- **Exercise description**: For every line in the material below that holds "Theresa", report the line.

- **Data under study**:

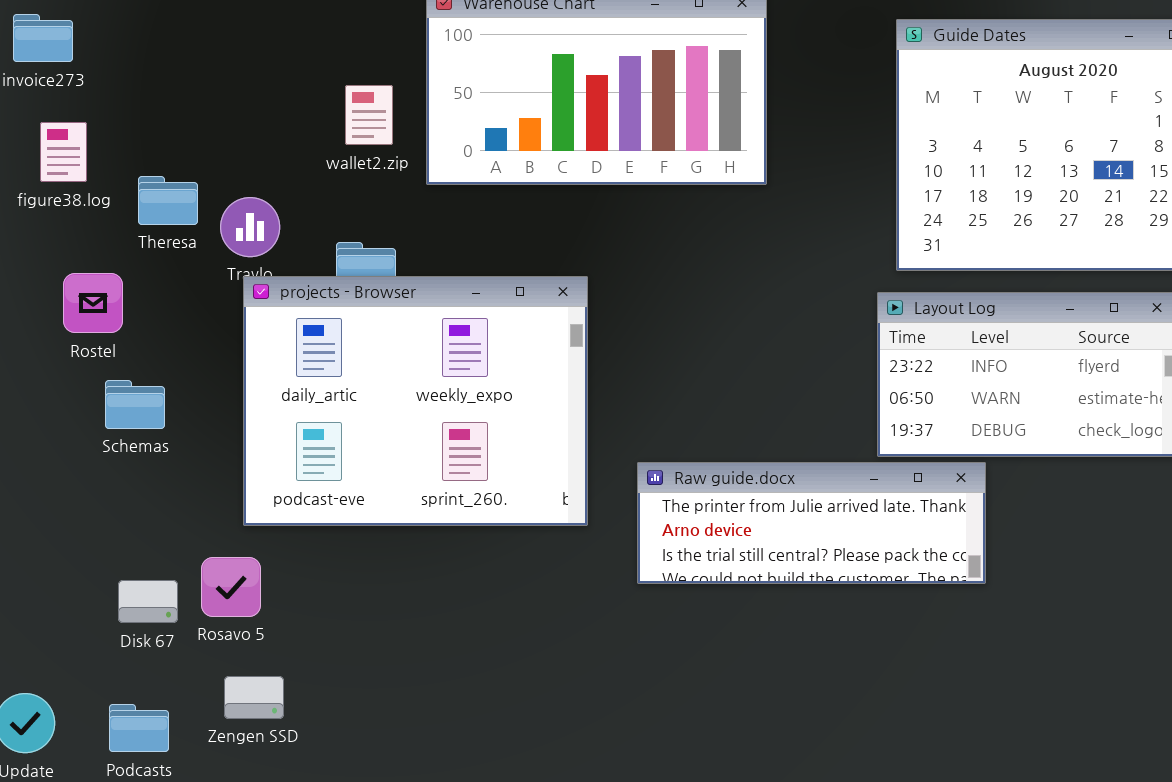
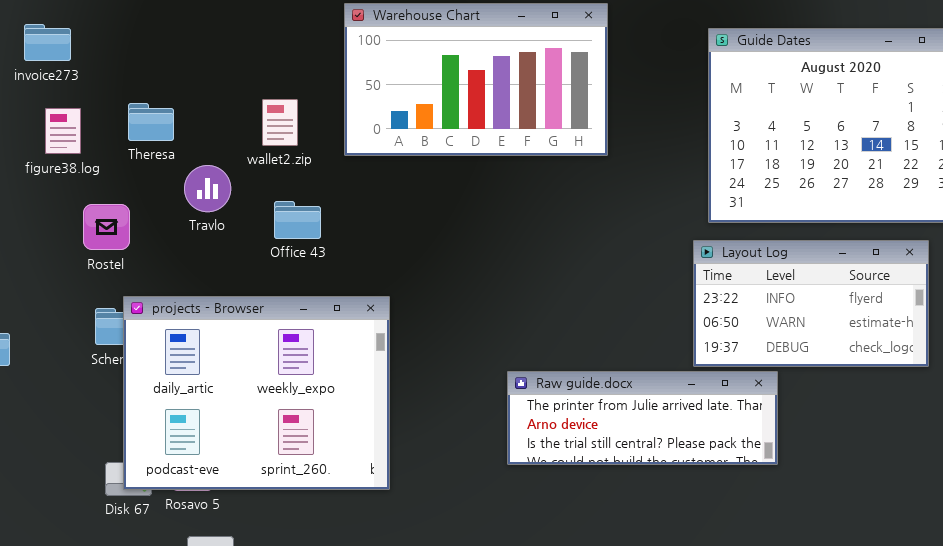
wallet2.zip: [345,85,393,145] -> [262,99,298,146], moved
Theresa: [138,176,198,225] -> [128,103,174,141], moved
Rostel: [63,273,123,333] -> [83,204,130,250], moved
projects - Browser: [243,276,588,526] -> [123,296,390,490], moved

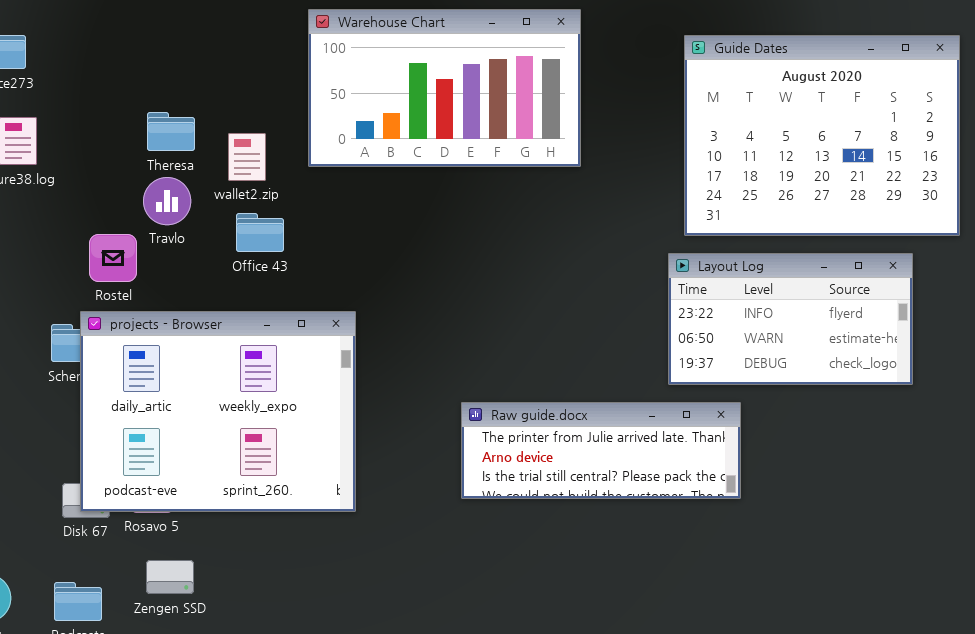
wallet2.zip: [262,99,298,146] -> [228,133,266,181], moved
Theresa: [128,103,174,141] -> [147,112,195,151], moved
Rostel: [83,204,130,250] -> [89,234,137,282], moved
Raw guide.docx: [507,371,778,465] -> [461,402,741,499], moved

- **Exercise result**:
Theresa: [138,176,198,225] -> [128,103,174,141], moved
Theresa: [128,103,174,141] -> [147,112,195,151], moved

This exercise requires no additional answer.